**Exercise:** Give again, exactly and without pictures, the lines running from the line with "JOY1 pin VRY: D7 -> A2" to the end of the records below.

Content revision data
•••••

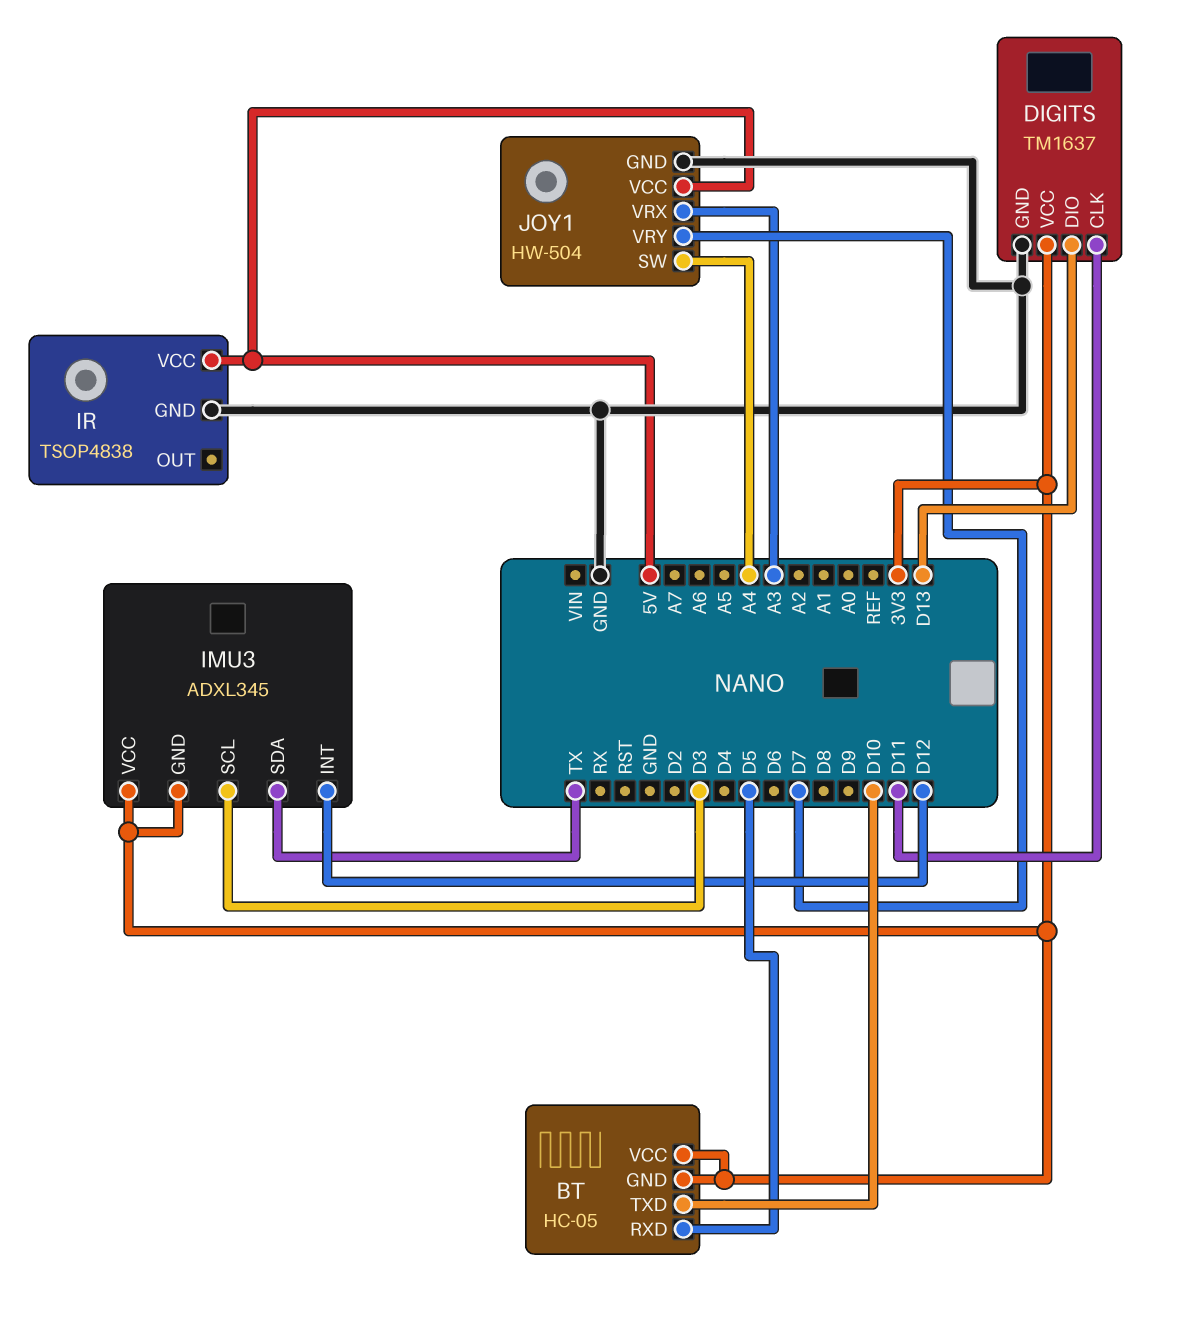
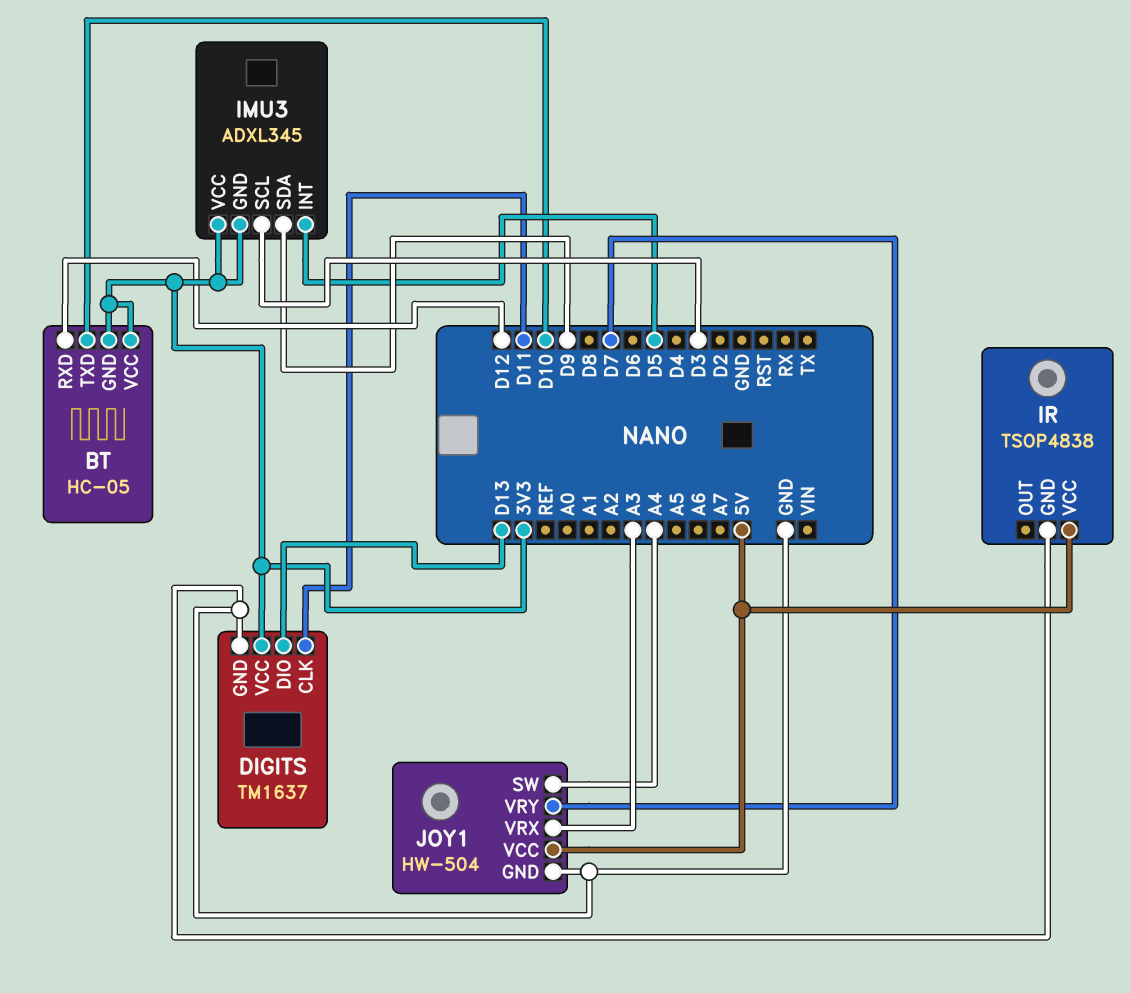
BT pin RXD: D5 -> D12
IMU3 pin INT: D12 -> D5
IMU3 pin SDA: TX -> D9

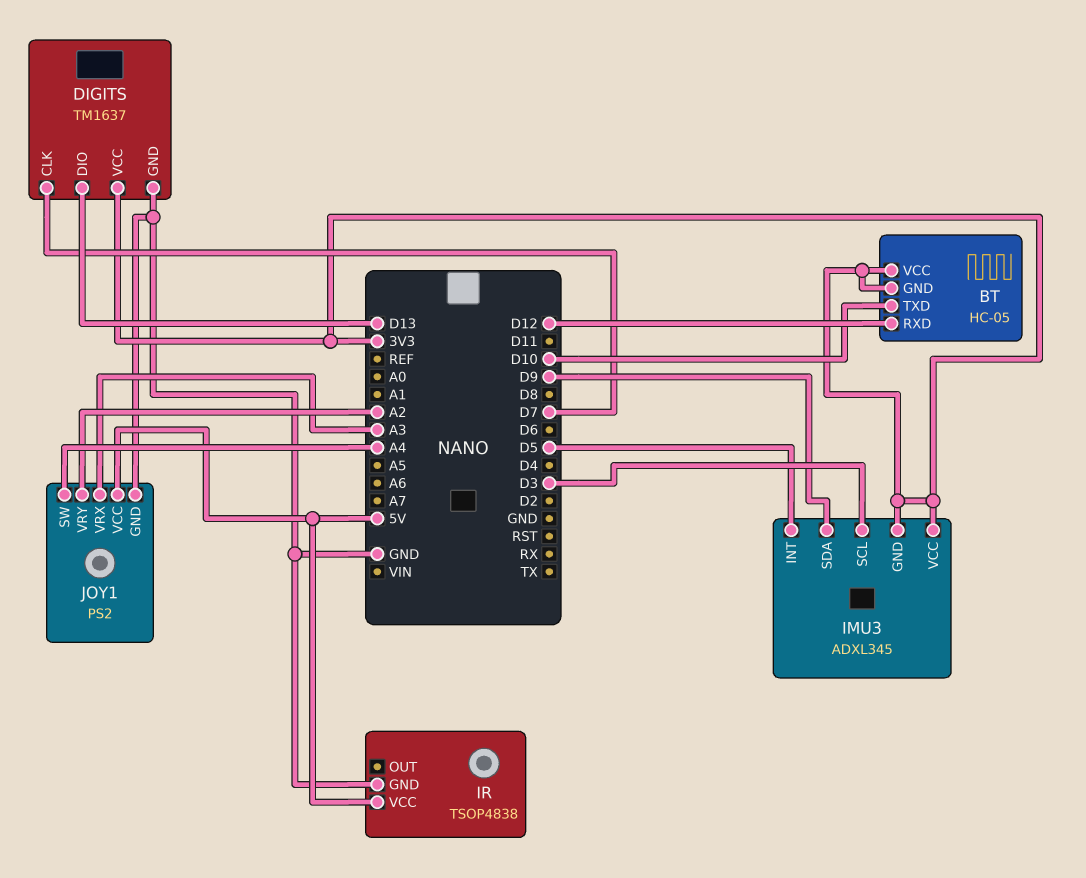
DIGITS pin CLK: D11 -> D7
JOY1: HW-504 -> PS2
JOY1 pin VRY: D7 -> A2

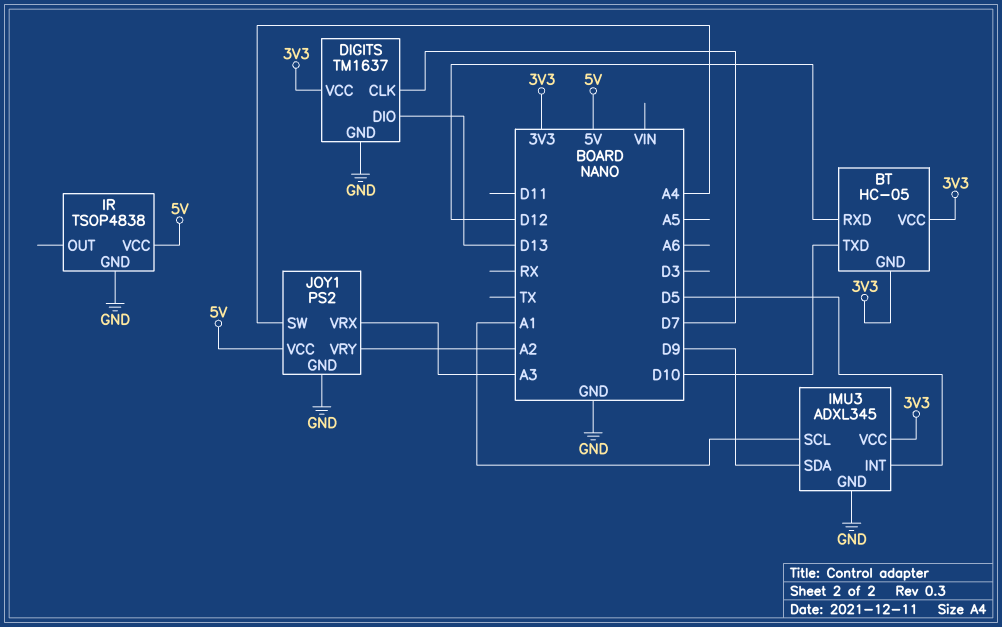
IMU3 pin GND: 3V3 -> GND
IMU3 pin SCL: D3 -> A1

•••••

**Task solution:**
JOY1 pin VRY: D7 -> A2

IMU3 pin GND: 3V3 -> GND
IMU3 pin SCL: D3 -> A1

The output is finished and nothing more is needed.